The line containing "move: grey_kavorex [521" marks the end; copy exactly all lines from the start of the material up to and including it.

The records.
------------------------------------------------

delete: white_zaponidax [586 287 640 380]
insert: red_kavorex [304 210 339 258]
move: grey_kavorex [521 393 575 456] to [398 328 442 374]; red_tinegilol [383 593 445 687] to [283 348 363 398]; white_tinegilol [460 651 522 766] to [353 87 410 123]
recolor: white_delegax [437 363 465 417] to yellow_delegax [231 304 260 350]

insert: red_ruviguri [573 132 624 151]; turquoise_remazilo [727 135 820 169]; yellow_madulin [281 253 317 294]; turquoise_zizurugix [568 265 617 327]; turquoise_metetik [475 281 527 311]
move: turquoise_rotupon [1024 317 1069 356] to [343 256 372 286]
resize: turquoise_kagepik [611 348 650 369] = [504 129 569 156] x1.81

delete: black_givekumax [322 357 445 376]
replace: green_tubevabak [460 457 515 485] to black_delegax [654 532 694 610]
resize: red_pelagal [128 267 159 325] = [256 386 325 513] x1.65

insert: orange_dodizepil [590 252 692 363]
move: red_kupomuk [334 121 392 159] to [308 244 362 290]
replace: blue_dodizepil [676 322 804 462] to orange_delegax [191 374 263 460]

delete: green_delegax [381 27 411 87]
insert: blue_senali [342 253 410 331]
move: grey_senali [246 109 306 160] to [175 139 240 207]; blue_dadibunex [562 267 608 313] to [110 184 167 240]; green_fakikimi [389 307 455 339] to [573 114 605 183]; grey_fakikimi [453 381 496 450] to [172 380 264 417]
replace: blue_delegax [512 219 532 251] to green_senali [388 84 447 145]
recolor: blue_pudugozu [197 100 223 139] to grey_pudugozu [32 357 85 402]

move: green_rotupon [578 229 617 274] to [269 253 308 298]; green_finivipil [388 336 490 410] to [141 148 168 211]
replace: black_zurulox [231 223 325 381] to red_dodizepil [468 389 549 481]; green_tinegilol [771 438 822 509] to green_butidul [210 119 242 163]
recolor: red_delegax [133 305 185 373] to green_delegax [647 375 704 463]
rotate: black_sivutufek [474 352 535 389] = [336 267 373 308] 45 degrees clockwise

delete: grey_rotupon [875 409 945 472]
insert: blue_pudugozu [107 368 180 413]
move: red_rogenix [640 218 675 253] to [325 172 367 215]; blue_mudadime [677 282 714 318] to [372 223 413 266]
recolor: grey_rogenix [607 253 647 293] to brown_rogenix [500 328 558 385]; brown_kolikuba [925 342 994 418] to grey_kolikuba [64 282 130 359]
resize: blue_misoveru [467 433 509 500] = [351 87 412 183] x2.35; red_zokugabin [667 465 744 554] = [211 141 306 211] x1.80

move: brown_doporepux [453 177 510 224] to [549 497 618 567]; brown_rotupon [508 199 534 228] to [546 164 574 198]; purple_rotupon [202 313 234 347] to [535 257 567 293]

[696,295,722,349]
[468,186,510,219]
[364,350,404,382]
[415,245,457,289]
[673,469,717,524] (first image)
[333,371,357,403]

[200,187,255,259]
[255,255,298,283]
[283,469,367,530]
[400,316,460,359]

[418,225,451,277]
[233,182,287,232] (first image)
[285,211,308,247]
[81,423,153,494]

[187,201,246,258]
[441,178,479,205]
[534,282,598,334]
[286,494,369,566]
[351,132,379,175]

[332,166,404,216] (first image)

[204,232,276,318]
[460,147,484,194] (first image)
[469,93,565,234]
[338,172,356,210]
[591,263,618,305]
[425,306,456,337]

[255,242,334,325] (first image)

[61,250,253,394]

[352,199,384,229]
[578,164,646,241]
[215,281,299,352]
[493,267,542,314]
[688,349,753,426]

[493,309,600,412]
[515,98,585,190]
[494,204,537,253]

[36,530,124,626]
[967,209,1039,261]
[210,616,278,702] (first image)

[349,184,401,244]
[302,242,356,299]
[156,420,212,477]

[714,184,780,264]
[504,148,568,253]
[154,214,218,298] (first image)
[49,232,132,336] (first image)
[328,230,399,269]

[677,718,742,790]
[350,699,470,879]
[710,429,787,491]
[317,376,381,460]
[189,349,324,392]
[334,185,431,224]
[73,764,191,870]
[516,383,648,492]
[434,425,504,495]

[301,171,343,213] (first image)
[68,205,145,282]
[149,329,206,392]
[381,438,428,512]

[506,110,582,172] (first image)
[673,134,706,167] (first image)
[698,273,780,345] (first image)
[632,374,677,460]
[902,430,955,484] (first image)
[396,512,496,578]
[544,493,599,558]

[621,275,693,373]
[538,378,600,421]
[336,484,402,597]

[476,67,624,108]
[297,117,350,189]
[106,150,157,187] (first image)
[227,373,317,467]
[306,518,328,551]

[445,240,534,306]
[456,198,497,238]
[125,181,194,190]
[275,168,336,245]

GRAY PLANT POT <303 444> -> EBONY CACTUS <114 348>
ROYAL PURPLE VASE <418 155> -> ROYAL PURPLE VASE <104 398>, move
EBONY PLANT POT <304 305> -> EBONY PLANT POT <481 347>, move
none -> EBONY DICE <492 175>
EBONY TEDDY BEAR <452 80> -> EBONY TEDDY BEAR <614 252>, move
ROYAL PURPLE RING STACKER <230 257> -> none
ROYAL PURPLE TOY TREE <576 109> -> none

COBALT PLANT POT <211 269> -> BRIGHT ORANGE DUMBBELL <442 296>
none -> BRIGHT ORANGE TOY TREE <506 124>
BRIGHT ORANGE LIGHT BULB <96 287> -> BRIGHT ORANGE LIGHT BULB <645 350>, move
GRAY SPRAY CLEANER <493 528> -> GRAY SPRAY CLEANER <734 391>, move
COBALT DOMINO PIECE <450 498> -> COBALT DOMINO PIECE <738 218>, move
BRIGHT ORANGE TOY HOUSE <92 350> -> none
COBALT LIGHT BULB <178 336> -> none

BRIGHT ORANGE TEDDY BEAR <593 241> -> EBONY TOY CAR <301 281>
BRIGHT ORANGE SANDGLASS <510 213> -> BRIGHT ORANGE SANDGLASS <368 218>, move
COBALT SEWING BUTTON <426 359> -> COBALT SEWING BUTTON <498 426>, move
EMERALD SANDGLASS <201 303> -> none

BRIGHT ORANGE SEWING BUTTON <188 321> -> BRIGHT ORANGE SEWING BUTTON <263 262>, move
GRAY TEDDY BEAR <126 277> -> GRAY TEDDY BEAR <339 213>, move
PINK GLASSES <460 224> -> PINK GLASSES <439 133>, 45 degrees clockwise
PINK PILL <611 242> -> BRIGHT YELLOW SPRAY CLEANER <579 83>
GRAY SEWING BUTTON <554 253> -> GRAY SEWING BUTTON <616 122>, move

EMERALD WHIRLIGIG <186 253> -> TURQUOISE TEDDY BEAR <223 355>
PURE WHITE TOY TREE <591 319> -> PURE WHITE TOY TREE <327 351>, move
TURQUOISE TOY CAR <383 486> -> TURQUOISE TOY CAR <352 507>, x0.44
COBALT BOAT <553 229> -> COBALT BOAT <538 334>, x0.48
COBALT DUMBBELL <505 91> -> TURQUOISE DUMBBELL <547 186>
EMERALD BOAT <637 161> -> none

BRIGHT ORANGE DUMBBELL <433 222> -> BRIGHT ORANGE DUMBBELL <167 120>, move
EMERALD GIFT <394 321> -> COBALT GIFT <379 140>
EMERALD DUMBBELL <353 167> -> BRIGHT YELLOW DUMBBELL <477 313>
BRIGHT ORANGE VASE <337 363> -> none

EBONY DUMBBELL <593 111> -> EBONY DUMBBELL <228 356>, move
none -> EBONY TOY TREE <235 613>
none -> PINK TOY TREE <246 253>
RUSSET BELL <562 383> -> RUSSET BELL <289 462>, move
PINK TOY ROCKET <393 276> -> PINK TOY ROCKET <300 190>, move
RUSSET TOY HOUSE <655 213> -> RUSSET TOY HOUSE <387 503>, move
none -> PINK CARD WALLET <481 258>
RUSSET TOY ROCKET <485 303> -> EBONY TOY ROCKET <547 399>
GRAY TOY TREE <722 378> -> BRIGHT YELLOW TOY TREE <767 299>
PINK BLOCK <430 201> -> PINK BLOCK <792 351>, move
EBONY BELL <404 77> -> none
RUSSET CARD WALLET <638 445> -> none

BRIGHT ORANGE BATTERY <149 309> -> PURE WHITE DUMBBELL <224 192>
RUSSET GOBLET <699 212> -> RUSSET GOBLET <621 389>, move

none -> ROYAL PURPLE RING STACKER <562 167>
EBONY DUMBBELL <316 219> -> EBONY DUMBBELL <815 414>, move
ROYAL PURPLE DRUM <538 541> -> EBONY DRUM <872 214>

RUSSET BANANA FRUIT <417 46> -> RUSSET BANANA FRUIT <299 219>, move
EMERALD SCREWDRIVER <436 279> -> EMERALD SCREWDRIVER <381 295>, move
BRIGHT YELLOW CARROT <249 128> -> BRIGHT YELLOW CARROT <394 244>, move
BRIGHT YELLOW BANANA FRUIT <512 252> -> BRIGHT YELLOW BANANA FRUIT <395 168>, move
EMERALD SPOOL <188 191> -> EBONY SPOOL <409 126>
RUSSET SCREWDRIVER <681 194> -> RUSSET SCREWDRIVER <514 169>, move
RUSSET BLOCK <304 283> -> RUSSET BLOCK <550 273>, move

------------------------------------------------

Output.
delete: white_zaponidax [586 287 640 380]
insert: red_kavorex [304 210 339 258]
move: grey_kavorex [521 393 575 456] to [398 328 442 374]; red_tinegilol [383 593 445 687] to [283 348 363 398]; white_tinegilol [460 651 522 766] to [353 87 410 123]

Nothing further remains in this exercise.